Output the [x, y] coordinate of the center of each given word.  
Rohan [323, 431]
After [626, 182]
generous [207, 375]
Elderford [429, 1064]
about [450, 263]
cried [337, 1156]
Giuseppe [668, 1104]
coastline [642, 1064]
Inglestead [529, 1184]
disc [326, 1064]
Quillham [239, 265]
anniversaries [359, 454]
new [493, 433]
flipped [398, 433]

━━━━━━━━━━━━━━━━━━━━

**Task requirements**
Put the rows above into a JSON list of strings, one string per line, and omit any blank lines.

**Result of this task**
[
  "Output the [x, y] coordinate of the center of each given word.  ",
  "Rohan [323, 431]",
  "After [626, 182]",
  "generous [207, 375]",
  "Elderford [429, 1064]",
  "about [450, 263]",
  "cried [337, 1156]",
  "Giuseppe [668, 1104]",
  "coastline [642, 1064]",
  "Inglestead [529, 1184]",
  "disc [326, 1064]",
  "Quillham [239, 265]",
  "anniversaries [359, 454]",
  "new [493, 433]",
  "flipped [398, 433]"
]